== DATA UNDER STUDY ==
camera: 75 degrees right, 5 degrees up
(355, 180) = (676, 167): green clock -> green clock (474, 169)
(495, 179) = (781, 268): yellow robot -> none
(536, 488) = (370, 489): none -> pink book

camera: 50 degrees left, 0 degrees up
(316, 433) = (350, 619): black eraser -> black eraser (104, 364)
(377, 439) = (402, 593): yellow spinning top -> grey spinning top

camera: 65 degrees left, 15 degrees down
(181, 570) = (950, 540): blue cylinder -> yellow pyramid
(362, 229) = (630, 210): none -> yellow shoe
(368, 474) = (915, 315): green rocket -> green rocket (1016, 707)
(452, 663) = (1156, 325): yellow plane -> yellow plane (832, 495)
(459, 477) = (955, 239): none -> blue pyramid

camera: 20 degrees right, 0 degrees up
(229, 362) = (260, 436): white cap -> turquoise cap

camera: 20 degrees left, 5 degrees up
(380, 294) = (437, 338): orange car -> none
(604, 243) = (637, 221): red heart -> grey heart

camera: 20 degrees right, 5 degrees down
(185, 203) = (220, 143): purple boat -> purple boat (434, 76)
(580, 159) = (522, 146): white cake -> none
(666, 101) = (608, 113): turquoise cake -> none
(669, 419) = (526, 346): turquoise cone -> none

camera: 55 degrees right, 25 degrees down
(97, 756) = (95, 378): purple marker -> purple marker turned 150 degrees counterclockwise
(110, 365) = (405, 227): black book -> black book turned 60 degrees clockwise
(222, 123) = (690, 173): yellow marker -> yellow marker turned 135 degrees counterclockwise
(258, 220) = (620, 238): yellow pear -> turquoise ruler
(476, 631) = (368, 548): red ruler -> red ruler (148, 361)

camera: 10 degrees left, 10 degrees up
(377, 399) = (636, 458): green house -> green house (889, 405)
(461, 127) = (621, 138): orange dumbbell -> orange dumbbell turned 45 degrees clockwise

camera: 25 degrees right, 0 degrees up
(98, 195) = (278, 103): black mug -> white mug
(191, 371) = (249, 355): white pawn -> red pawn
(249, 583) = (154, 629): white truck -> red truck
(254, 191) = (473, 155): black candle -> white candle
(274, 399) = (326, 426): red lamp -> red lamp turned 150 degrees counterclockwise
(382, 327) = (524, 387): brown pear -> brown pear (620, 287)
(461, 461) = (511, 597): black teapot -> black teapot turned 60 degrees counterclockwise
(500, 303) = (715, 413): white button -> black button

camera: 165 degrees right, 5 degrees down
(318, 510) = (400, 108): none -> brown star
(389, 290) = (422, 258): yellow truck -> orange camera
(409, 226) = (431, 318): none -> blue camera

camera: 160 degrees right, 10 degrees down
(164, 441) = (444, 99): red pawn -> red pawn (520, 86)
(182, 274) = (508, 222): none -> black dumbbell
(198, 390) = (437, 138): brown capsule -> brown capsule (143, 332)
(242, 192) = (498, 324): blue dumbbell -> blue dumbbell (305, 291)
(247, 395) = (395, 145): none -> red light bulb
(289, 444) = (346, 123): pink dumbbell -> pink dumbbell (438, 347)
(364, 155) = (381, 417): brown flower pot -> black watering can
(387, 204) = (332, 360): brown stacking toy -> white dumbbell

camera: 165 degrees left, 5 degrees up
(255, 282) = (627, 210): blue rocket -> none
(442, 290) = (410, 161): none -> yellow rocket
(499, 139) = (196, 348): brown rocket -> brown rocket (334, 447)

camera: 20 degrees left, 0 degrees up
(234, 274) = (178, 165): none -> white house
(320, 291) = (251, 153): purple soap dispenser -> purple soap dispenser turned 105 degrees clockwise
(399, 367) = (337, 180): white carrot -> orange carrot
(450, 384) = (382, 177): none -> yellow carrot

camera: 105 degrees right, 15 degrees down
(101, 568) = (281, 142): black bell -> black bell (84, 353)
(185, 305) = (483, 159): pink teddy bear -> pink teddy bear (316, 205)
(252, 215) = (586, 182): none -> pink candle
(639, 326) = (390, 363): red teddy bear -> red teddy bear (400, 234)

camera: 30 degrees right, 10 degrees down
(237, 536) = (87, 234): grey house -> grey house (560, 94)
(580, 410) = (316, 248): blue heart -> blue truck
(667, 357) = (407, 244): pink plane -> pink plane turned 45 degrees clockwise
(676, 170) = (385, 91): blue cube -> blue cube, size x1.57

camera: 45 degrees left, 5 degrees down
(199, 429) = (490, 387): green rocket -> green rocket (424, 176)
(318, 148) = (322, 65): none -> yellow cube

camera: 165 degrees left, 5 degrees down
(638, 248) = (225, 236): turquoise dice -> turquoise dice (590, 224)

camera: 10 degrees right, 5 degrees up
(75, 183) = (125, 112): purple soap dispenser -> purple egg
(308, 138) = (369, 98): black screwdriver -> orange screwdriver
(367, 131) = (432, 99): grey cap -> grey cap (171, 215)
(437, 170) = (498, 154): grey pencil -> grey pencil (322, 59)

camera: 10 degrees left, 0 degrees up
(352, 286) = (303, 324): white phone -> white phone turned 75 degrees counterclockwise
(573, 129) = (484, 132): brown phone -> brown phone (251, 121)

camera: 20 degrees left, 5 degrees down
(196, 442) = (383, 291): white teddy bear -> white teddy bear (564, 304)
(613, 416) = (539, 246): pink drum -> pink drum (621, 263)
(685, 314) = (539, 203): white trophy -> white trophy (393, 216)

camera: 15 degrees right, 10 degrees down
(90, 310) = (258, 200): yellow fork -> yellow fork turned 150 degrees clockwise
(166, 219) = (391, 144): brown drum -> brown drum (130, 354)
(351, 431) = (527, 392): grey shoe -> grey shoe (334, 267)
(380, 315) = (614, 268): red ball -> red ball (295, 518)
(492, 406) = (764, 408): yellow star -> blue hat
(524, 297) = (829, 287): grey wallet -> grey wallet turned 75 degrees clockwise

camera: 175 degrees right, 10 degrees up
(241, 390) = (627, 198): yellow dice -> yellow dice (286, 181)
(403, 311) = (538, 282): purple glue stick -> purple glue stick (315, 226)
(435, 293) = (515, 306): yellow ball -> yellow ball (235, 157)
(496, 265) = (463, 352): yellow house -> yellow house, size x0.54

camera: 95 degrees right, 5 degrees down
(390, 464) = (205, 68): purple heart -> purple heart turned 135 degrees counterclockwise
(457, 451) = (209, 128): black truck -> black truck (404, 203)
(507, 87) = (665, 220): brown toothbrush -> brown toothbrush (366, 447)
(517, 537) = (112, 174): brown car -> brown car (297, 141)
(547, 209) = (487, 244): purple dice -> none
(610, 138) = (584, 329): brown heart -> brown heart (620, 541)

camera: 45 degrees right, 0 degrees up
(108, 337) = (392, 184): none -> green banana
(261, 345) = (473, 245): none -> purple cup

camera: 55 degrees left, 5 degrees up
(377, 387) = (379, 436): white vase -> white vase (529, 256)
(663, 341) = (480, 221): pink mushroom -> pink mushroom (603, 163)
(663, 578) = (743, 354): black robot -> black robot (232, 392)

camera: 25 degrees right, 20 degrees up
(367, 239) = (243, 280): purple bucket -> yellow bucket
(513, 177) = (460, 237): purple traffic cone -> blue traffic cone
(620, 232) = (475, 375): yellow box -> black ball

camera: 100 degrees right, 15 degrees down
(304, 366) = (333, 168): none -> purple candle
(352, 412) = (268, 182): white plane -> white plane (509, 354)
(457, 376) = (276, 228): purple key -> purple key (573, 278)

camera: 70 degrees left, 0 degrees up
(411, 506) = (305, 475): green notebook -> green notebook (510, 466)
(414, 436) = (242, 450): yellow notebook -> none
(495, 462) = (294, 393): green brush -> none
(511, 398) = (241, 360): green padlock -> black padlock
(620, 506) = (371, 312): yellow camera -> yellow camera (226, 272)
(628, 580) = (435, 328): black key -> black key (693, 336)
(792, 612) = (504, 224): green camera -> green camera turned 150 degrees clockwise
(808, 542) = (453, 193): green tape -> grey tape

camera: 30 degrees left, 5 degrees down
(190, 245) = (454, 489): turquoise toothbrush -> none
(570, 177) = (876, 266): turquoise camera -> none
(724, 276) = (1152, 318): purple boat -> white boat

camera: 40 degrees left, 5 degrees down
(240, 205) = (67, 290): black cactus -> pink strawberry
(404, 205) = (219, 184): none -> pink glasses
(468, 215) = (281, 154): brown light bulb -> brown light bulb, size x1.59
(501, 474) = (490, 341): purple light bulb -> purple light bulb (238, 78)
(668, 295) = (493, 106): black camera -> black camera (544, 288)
===
**WHAT YOU NEED TO DO:**
When the line containing "(98, 195) = (278, 103): black" is reached, include it and stop. Until then, output each line of the entries exactly as given, starting from the first.

**EXERCISE RESULT:**
camera: 75 degrees right, 5 degrees up
(355, 180) = (676, 167): green clock -> green clock (474, 169)
(495, 179) = (781, 268): yellow robot -> none
(536, 488) = (370, 489): none -> pink book

camera: 50 degrees left, 0 degrees up
(316, 433) = (350, 619): black eraser -> black eraser (104, 364)
(377, 439) = (402, 593): yellow spinning top -> grey spinning top

camera: 65 degrees left, 15 degrees down
(181, 570) = (950, 540): blue cylinder -> yellow pyramid
(362, 229) = (630, 210): none -> yellow shoe
(368, 474) = (915, 315): green rocket -> green rocket (1016, 707)
(452, 663) = (1156, 325): yellow plane -> yellow plane (832, 495)
(459, 477) = (955, 239): none -> blue pyramid

camera: 20 degrees right, 0 degrees up
(229, 362) = (260, 436): white cap -> turquoise cap

camera: 20 degrees left, 5 degrees up
(380, 294) = (437, 338): orange car -> none
(604, 243) = (637, 221): red heart -> grey heart

camera: 20 degrees right, 5 degrees down
(185, 203) = (220, 143): purple boat -> purple boat (434, 76)
(580, 159) = (522, 146): white cake -> none
(666, 101) = (608, 113): turquoise cake -> none
(669, 419) = (526, 346): turquoise cone -> none

camera: 55 degrees right, 25 degrees down
(97, 756) = (95, 378): purple marker -> purple marker turned 150 degrees counterclockwise
(110, 365) = (405, 227): black book -> black book turned 60 degrees clockwise
(222, 123) = (690, 173): yellow marker -> yellow marker turned 135 degrees counterclockwise
(258, 220) = (620, 238): yellow pear -> turquoise ruler
(476, 631) = (368, 548): red ruler -> red ruler (148, 361)

camera: 10 degrees left, 10 degrees up
(377, 399) = (636, 458): green house -> green house (889, 405)
(461, 127) = (621, 138): orange dumbbell -> orange dumbbell turned 45 degrees clockwise

camera: 25 degrees right, 0 degrees up
(98, 195) = (278, 103): black mug -> white mug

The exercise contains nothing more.